> What to do:
Reproduce from the records below, with no pictures, exactly the lines between the one containing "(257, 390) = (262, 407): black" and the one containing "(538, 302) = (341, 176): none -> purple duck", inclusive.

> Extracted data:
________________________

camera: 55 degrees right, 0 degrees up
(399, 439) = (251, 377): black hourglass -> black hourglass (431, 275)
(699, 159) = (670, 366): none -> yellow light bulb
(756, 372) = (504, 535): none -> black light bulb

________________________

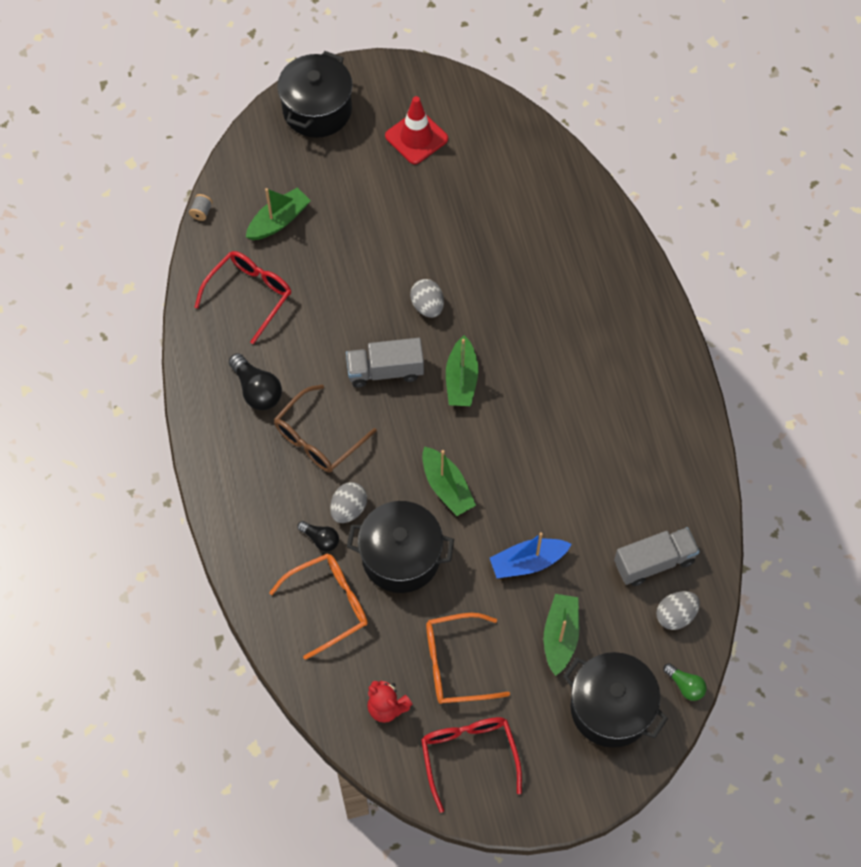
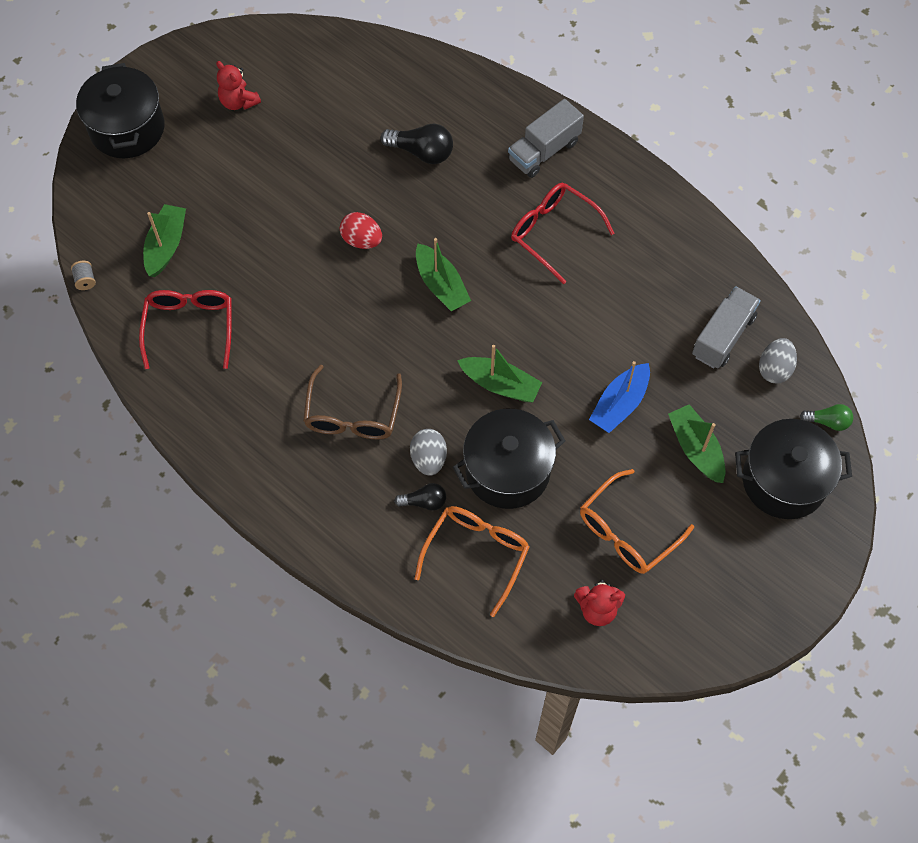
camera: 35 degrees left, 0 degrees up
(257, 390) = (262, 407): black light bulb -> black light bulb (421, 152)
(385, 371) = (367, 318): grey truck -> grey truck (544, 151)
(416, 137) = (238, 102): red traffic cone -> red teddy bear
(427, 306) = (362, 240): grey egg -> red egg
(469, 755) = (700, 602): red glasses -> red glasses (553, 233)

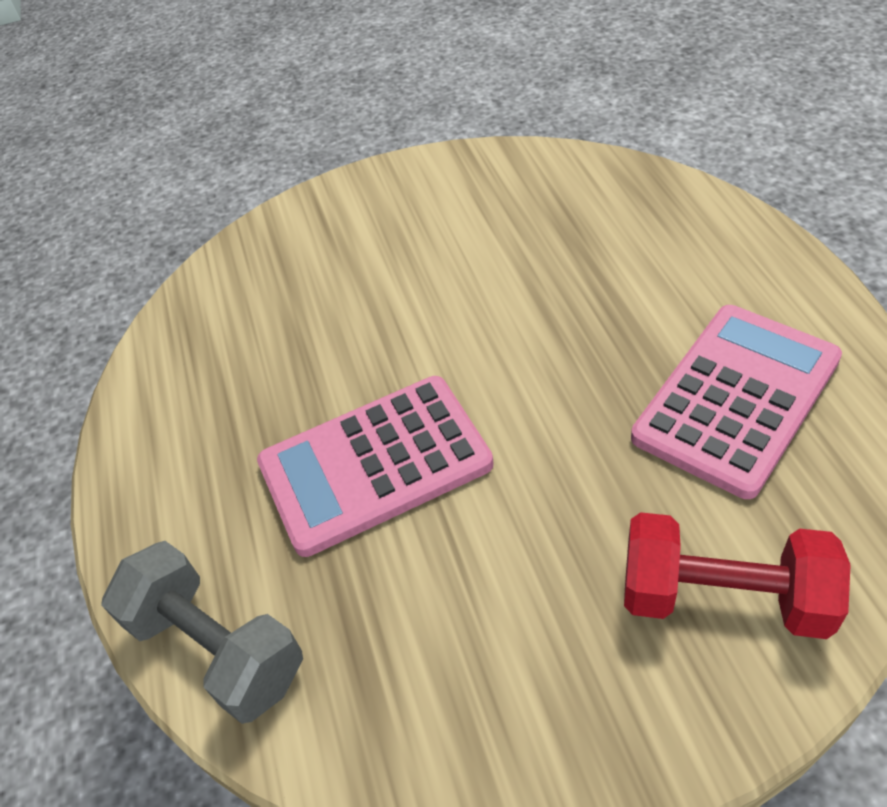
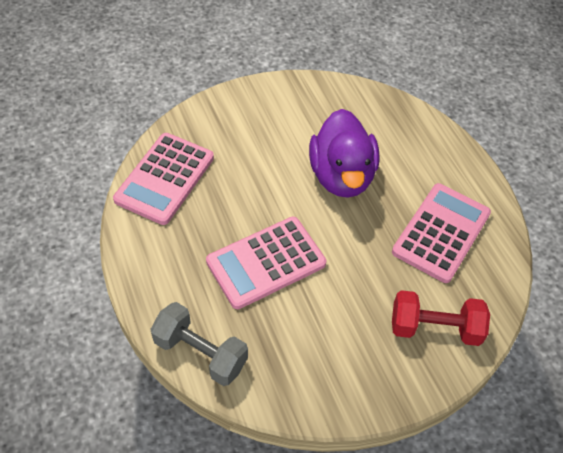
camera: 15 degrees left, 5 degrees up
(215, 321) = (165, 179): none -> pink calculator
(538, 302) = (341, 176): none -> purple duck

________________________

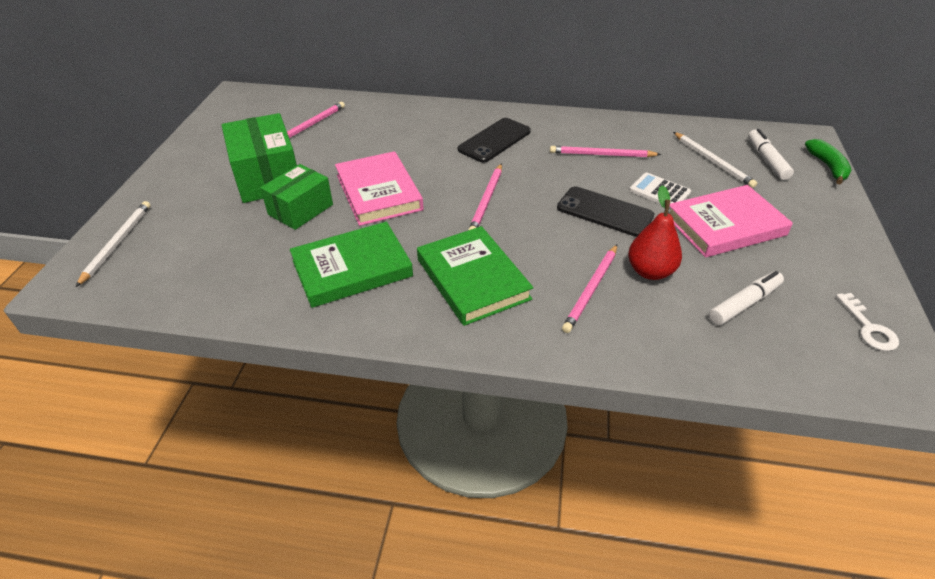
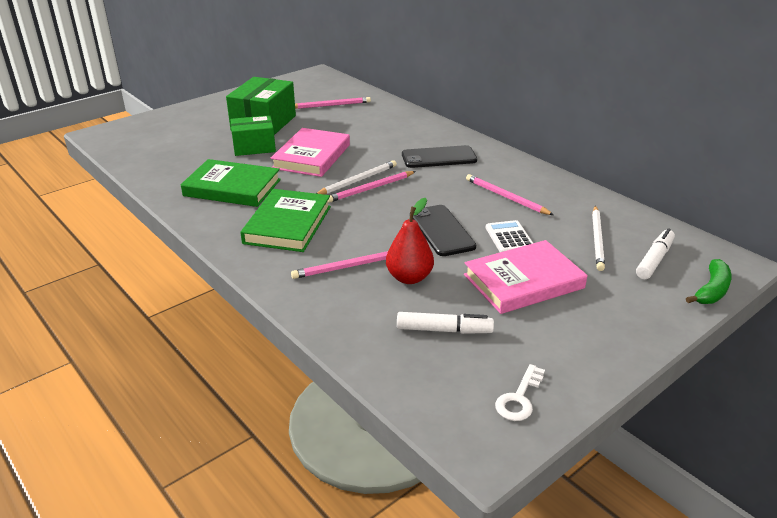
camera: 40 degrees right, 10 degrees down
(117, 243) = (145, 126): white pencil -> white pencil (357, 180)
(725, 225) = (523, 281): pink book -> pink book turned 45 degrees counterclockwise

________________________

> Your solution:
(257, 390) = (262, 407): black light bulb -> black light bulb (421, 152)
(385, 371) = (367, 318): grey truck -> grey truck (544, 151)
(416, 137) = (238, 102): red traffic cone -> red teddy bear
(427, 306) = (362, 240): grey egg -> red egg
(469, 755) = (700, 602): red glasses -> red glasses (553, 233)

camera: 15 degrees left, 5 degrees up
(215, 321) = (165, 179): none -> pink calculator
(538, 302) = (341, 176): none -> purple duck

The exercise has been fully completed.